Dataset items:

----

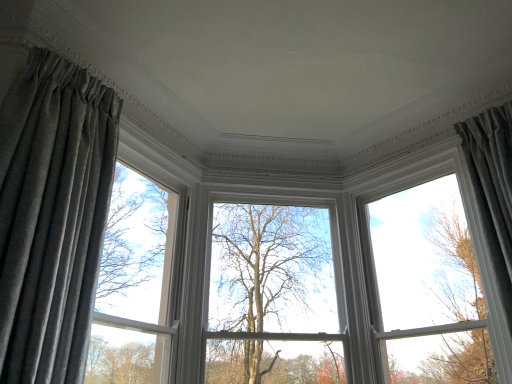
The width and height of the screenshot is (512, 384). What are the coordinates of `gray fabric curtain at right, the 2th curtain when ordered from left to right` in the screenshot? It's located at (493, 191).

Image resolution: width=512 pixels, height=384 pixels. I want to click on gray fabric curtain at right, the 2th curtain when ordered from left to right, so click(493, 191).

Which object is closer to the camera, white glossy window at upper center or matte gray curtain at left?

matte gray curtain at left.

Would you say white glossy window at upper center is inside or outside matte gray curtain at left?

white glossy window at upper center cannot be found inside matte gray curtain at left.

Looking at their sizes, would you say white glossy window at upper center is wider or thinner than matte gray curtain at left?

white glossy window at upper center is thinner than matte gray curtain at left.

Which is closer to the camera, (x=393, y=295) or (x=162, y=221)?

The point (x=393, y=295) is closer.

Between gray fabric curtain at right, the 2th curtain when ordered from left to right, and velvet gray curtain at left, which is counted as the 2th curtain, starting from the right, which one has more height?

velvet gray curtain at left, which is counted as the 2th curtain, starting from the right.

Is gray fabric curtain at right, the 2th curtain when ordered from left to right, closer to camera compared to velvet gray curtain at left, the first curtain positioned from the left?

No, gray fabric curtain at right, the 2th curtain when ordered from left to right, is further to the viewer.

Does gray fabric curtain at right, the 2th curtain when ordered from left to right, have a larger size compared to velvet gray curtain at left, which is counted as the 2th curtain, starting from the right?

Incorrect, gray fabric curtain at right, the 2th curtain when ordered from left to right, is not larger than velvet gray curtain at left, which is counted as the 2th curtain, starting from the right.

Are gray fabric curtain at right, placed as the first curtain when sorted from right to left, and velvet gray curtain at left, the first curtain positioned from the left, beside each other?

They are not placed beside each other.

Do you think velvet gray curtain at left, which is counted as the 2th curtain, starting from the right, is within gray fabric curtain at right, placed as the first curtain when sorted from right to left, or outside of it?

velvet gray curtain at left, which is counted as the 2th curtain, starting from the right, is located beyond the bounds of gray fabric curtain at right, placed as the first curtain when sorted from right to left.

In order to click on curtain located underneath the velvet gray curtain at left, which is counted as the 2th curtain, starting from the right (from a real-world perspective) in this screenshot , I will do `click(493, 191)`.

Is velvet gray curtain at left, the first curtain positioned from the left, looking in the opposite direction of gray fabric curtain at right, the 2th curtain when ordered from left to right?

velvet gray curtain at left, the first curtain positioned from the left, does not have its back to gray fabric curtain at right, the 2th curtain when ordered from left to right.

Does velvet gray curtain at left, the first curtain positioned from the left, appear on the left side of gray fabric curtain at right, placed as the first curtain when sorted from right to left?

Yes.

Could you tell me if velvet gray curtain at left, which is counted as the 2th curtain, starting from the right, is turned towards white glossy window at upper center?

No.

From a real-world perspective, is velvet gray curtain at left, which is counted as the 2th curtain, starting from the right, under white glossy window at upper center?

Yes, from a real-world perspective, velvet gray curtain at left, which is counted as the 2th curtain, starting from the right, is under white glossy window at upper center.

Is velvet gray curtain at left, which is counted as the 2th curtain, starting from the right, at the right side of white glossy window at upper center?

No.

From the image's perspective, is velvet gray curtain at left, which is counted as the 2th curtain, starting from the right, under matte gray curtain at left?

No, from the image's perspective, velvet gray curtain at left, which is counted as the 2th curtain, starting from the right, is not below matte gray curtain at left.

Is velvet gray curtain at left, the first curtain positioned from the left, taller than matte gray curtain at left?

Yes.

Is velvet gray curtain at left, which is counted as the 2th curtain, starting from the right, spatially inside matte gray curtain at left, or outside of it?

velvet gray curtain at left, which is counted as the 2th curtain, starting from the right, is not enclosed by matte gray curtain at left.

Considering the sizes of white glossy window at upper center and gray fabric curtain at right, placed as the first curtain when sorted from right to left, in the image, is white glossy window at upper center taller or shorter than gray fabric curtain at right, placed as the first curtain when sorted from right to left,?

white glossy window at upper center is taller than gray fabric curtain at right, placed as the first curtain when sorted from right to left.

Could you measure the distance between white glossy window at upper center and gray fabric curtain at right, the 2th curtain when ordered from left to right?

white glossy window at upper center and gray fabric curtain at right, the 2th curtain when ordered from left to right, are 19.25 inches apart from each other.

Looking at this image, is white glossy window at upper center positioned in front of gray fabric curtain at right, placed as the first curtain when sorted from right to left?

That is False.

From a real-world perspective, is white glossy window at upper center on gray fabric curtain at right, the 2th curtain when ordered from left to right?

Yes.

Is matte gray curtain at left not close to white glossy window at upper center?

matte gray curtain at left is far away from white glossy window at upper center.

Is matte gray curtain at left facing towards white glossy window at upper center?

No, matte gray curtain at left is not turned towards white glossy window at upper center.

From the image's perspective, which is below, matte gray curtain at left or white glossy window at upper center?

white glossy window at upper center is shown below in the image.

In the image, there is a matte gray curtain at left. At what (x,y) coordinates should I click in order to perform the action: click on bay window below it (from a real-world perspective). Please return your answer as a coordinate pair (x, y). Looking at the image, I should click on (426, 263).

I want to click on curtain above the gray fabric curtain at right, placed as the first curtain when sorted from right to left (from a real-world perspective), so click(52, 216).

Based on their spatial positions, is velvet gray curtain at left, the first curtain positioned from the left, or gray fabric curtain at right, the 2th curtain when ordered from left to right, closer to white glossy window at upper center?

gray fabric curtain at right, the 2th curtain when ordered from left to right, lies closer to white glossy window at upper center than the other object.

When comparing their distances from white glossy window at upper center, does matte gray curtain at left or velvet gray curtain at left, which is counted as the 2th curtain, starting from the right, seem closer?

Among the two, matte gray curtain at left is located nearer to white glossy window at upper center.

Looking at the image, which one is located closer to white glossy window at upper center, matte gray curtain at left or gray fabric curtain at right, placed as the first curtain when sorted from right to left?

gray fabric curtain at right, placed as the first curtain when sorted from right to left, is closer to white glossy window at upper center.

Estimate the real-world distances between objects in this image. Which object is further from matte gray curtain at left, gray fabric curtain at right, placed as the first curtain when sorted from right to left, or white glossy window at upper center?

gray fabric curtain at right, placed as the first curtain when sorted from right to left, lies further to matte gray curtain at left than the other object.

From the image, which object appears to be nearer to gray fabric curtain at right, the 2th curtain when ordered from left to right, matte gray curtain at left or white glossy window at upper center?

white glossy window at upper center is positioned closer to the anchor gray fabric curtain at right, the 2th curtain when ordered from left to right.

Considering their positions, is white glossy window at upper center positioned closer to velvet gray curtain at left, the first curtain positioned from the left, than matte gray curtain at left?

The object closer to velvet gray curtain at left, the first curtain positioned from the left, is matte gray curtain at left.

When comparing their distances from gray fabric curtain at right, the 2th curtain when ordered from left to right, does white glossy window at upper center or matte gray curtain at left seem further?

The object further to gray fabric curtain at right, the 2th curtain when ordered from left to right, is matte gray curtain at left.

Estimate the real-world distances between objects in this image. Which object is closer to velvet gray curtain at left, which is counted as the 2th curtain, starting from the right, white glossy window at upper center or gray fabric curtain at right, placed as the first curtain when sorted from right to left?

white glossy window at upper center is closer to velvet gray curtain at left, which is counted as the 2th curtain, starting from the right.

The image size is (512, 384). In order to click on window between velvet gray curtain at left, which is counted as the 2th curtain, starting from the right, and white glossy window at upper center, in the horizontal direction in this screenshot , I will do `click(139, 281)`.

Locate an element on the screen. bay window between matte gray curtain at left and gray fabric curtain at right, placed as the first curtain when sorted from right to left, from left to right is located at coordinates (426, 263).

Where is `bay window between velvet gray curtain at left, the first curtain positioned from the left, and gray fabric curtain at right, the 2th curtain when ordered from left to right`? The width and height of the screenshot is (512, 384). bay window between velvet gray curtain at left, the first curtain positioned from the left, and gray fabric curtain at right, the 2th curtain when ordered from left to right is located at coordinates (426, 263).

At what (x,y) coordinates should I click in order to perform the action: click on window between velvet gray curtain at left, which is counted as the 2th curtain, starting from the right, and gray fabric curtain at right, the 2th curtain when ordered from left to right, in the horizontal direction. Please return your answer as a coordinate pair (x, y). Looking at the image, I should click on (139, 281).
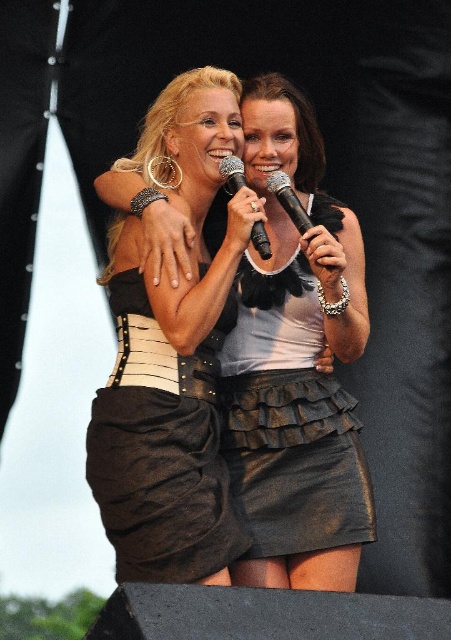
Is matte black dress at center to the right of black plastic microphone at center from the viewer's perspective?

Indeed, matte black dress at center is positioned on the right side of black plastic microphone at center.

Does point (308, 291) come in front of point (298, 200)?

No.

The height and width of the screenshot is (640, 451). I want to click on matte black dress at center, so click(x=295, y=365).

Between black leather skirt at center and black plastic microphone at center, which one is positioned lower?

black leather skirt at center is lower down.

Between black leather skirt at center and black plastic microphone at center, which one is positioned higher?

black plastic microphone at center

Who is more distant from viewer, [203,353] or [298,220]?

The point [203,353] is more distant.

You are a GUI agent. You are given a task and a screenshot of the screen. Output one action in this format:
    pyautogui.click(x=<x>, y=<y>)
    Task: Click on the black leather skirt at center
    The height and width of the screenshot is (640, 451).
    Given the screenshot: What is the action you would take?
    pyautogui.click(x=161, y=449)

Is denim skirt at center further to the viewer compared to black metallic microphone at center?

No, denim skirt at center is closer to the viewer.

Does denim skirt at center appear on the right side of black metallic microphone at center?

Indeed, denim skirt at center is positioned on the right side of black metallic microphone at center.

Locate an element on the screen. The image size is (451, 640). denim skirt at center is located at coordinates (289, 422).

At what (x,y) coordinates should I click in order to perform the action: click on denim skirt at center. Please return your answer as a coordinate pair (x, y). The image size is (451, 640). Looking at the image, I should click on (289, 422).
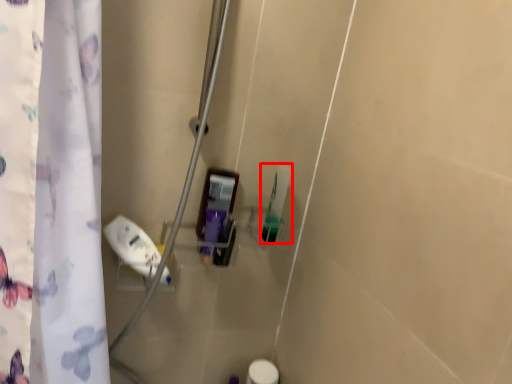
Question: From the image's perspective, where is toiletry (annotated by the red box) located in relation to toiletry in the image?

----

TASK OBJECTIVE. Rewrite the part that opens with the line containing "by matte gray curtain at left." and closes with the line containing "That is False.", replacing "white glossy window" with "white frosted window" and leaving everything else unchanged.

OUTPUT OF THE EXERCISE.
velvet gray curtain at left, which is counted as the 2th curtain, starting from the right, is not enclosed by matte gray curtain at left.

Considering the sizes of white frosted window at upper center and gray fabric curtain at right, placed as the first curtain when sorted from right to left, in the image, is white frosted window at upper center taller or shorter than gray fabric curtain at right, placed as the first curtain when sorted from right to left,?

white frosted window at upper center is taller than gray fabric curtain at right, placed as the first curtain when sorted from right to left.

Could you measure the distance between white frosted window at upper center and gray fabric curtain at right, the 2th curtain when ordered from left to right?

white frosted window at upper center and gray fabric curtain at right, the 2th curtain when ordered from left to right, are 19.25 inches apart from each other.

Looking at this image, is white frosted window at upper center positioned in front of gray fabric curtain at right, placed as the first curtain when sorted from right to left?

That is False.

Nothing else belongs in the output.